(Exercise requirements) Using the records below, give again exactly the lines from the line that contains "white spray bottle: 2 -> 1" through the line that contains "red apple: 4 -> 2", both ends included, and only those.

Spatial object tracking data:
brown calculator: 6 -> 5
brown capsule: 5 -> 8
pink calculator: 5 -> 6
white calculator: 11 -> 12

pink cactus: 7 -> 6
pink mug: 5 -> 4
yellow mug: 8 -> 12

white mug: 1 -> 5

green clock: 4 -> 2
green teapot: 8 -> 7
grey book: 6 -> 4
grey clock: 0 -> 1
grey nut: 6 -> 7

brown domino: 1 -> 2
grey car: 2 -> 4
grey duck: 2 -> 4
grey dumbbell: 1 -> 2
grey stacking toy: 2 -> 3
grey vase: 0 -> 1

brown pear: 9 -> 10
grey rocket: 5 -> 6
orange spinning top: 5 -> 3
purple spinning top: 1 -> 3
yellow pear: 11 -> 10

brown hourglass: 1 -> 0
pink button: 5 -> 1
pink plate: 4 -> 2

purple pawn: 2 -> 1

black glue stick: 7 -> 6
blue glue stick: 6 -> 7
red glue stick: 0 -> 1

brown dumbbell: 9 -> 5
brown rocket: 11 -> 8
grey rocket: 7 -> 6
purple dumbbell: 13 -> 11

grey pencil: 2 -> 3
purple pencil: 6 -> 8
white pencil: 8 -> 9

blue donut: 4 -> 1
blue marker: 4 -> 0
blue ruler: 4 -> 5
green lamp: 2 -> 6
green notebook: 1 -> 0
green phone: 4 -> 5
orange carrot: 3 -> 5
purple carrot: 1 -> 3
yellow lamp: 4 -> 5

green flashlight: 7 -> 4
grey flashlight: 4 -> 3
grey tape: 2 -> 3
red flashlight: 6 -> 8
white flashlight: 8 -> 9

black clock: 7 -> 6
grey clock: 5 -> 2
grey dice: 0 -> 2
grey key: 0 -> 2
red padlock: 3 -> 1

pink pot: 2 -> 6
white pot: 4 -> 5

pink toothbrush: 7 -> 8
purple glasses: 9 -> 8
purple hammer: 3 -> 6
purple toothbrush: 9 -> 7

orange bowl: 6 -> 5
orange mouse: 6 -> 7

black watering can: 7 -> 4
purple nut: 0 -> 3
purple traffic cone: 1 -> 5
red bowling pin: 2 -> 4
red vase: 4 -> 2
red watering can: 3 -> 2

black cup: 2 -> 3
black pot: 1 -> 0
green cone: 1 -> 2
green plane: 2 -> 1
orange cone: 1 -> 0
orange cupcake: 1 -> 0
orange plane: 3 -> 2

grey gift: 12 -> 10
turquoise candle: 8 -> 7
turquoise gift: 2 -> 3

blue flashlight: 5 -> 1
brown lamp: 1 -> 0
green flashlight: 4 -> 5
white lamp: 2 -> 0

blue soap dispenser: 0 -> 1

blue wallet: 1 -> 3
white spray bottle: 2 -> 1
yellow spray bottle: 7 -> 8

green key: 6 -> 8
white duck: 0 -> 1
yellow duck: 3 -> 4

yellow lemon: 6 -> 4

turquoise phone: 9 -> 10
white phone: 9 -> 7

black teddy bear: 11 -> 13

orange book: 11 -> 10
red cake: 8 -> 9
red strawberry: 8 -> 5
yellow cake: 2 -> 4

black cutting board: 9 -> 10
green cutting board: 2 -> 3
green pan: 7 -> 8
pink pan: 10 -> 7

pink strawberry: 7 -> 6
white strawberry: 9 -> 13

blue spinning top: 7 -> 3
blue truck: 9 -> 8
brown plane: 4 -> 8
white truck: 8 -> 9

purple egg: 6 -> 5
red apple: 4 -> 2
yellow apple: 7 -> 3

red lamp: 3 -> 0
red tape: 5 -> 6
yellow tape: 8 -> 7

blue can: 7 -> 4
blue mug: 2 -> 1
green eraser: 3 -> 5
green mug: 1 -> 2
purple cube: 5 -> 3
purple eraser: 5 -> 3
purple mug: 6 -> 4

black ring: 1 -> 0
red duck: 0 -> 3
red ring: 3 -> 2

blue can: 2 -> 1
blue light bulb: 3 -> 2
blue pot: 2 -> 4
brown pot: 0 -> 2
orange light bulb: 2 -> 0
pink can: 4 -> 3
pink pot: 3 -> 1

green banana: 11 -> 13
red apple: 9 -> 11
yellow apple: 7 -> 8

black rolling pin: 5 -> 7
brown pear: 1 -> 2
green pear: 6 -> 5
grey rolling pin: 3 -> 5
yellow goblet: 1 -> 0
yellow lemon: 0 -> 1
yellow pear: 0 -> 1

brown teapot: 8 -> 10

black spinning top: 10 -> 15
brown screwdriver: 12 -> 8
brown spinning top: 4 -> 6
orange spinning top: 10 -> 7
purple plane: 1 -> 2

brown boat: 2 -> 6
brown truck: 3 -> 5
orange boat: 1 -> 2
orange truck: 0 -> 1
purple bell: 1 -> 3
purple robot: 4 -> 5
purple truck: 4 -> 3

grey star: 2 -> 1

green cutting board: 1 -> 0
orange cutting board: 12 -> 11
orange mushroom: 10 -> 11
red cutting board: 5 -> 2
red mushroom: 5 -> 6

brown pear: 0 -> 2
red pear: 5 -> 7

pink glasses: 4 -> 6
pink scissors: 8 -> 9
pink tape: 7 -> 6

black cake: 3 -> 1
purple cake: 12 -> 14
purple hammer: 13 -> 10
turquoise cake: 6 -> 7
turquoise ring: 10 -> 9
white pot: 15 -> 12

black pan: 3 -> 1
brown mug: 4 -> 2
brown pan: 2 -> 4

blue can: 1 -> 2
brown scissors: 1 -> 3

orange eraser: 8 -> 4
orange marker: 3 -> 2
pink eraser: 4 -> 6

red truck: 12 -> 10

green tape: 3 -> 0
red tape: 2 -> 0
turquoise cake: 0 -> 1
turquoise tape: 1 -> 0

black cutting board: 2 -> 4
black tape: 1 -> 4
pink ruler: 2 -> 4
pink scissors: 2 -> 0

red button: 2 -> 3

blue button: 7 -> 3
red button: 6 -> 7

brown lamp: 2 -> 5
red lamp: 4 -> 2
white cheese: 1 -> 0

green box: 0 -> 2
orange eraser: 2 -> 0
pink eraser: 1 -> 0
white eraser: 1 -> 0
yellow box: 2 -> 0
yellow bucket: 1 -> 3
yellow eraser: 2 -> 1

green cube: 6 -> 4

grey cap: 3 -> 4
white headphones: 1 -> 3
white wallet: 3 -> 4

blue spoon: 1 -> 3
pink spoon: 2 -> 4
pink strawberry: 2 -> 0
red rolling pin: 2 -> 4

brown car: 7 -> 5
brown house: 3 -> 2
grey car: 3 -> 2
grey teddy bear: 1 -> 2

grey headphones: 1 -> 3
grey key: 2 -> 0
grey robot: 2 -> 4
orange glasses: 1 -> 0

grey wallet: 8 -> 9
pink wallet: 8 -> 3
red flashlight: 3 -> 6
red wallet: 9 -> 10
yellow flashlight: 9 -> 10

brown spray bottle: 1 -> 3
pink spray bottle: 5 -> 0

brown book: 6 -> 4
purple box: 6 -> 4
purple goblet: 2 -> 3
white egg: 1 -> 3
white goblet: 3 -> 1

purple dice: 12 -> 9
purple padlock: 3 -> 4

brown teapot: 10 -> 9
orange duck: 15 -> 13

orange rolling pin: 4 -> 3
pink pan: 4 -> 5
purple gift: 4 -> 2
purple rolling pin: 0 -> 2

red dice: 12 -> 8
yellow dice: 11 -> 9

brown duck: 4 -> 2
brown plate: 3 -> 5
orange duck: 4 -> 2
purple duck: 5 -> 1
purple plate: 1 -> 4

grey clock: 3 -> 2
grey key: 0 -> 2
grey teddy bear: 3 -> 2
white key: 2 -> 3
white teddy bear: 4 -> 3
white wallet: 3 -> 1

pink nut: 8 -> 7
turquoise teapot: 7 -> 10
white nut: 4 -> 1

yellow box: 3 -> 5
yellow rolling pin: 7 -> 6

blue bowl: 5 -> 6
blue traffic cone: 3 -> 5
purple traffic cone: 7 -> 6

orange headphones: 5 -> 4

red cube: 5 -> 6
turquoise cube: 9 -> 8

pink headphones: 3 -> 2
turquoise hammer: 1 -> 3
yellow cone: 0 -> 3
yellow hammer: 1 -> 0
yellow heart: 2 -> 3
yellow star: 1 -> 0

(Task output)
white spray bottle: 2 -> 1
yellow spray bottle: 7 -> 8

green key: 6 -> 8
white duck: 0 -> 1
yellow duck: 3 -> 4

yellow lemon: 6 -> 4

turquoise phone: 9 -> 10
white phone: 9 -> 7

black teddy bear: 11 -> 13

orange book: 11 -> 10
red cake: 8 -> 9
red strawberry: 8 -> 5
yellow cake: 2 -> 4

black cutting board: 9 -> 10
green cutting board: 2 -> 3
green pan: 7 -> 8
pink pan: 10 -> 7

pink strawberry: 7 -> 6
white strawberry: 9 -> 13

blue spinning top: 7 -> 3
blue truck: 9 -> 8
brown plane: 4 -> 8
white truck: 8 -> 9

purple egg: 6 -> 5
red apple: 4 -> 2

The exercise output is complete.